• [WHAT IS NEEDED]: Would you return the data exactly as given, except for its pictures?

(Dataset items)
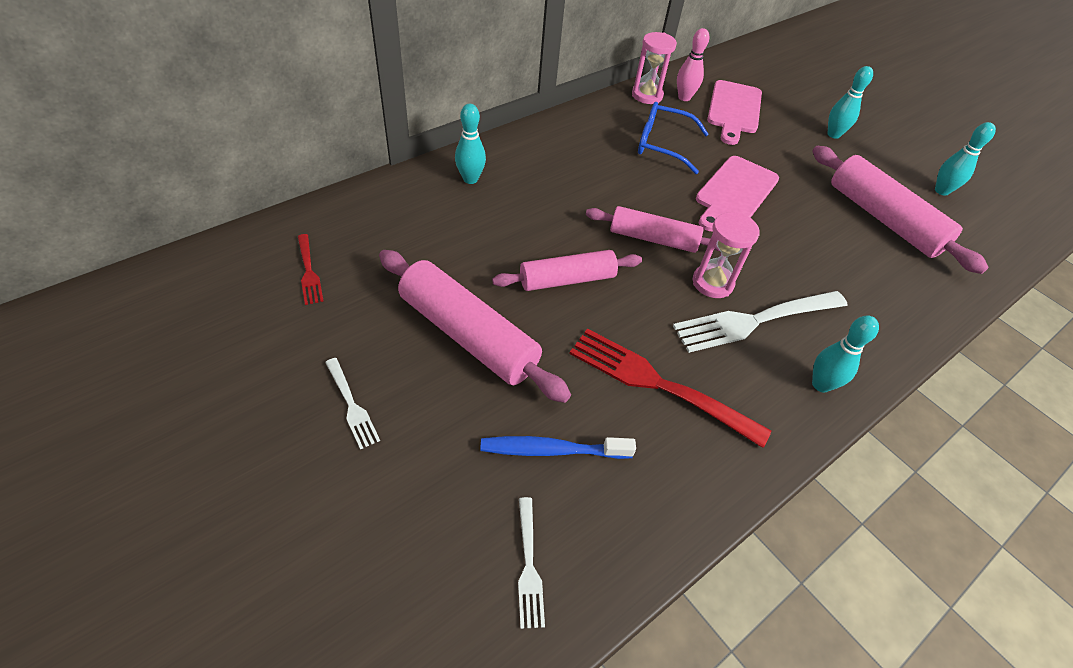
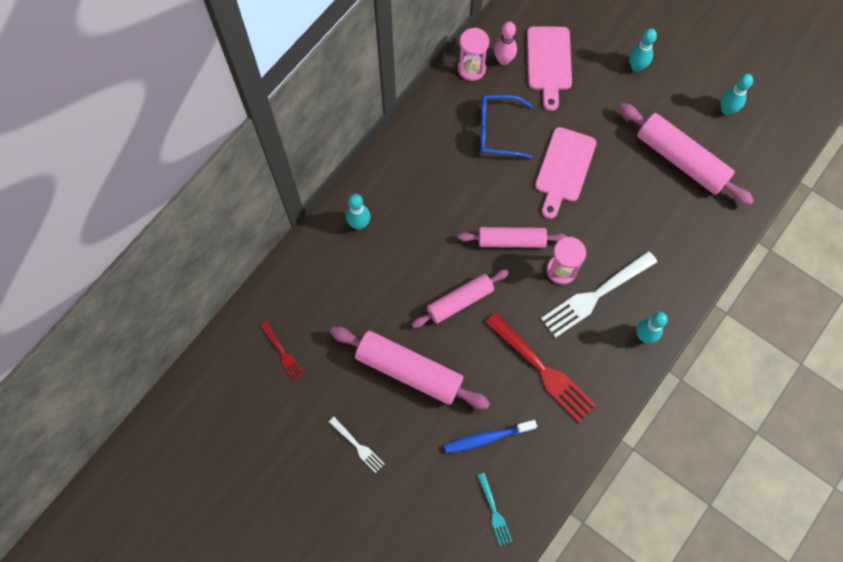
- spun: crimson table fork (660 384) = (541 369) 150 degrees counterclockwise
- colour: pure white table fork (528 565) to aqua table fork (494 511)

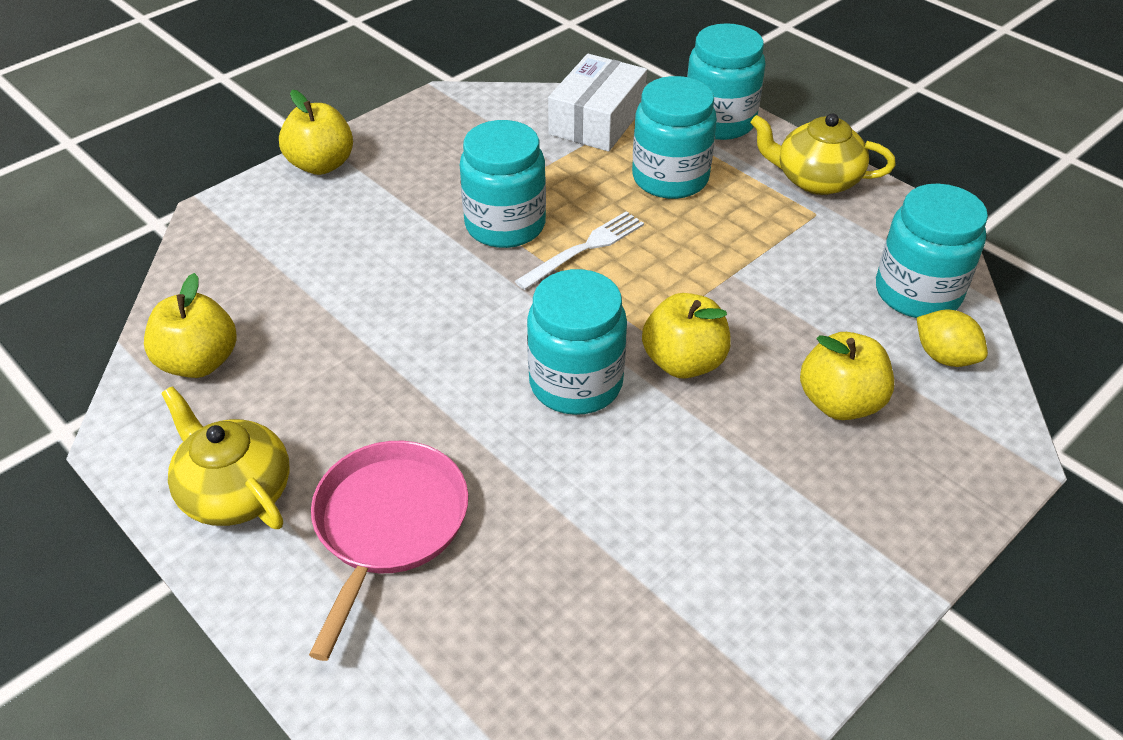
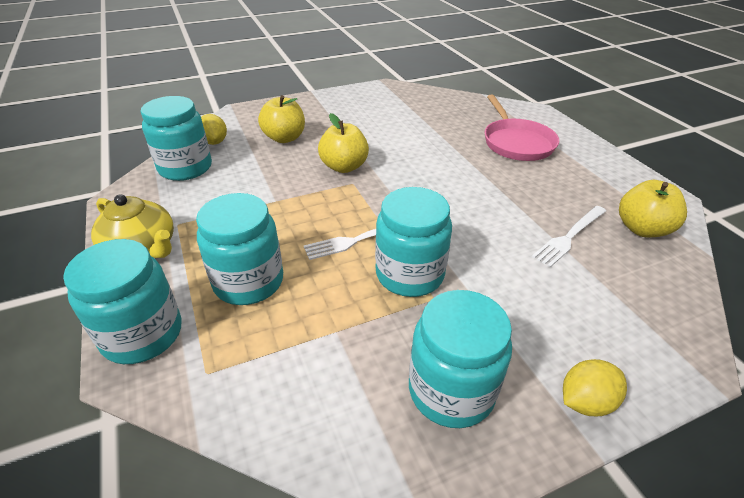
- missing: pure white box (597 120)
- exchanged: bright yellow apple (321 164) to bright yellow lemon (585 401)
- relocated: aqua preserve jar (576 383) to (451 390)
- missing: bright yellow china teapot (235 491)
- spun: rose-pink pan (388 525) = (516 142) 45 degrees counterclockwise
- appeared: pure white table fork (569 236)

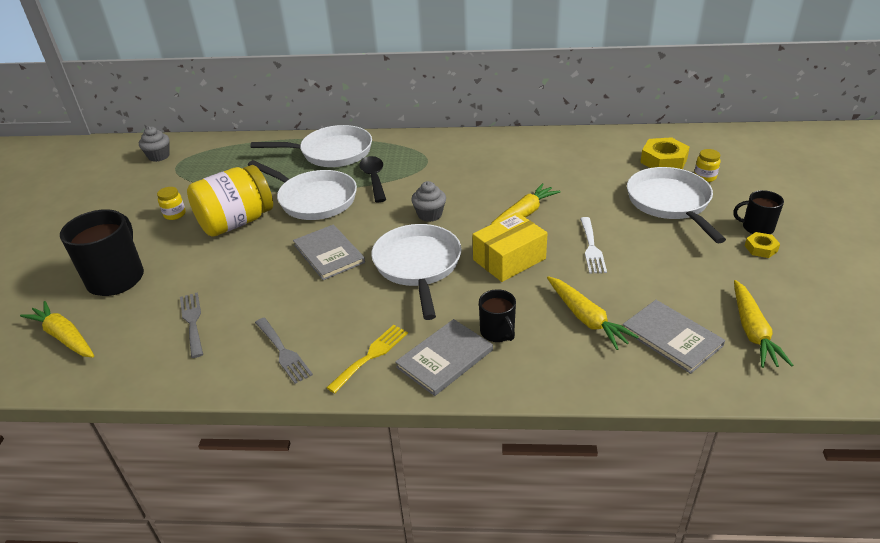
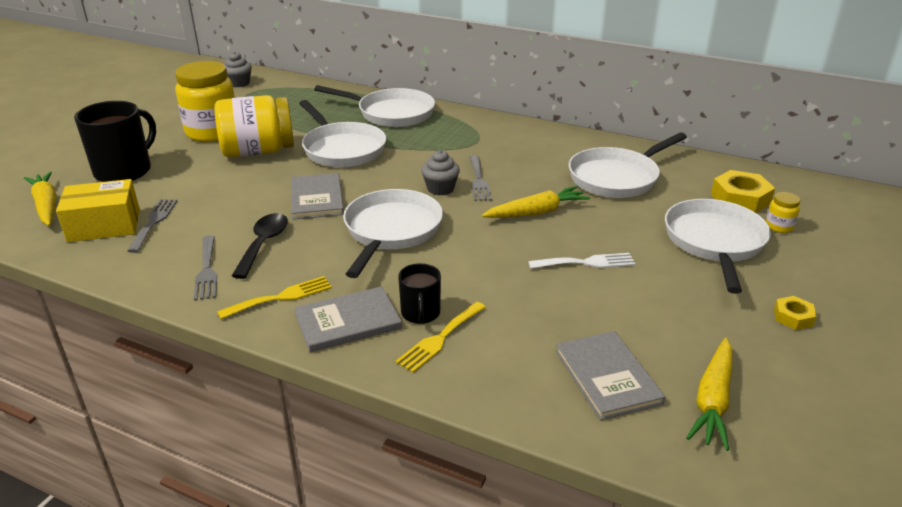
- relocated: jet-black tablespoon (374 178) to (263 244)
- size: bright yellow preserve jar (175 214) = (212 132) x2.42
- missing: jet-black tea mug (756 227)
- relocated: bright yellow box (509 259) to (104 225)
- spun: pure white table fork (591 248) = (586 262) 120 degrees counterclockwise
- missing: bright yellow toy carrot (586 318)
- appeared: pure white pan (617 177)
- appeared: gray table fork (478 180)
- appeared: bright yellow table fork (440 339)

• [REPLY]:
- spun: crimson table fork (660 384) = (541 369) 150 degrees counterclockwise
- colour: pure white table fork (528 565) to aqua table fork (494 511)

- missing: pure white box (597 120)
- exchanged: bright yellow apple (321 164) to bright yellow lemon (585 401)
- relocated: aqua preserve jar (576 383) to (451 390)
- missing: bright yellow china teapot (235 491)
- spun: rose-pink pan (388 525) = (516 142) 45 degrees counterclockwise
- appeared: pure white table fork (569 236)

- relocated: jet-black tablespoon (374 178) to (263 244)
- size: bright yellow preserve jar (175 214) = (212 132) x2.42
- missing: jet-black tea mug (756 227)
- relocated: bright yellow box (509 259) to (104 225)
- spun: pure white table fork (591 248) = (586 262) 120 degrees counterclockwise
- missing: bright yellow toy carrot (586 318)
- appeared: pure white pan (617 177)
- appeared: gray table fork (478 180)
- appeared: bright yellow table fork (440 339)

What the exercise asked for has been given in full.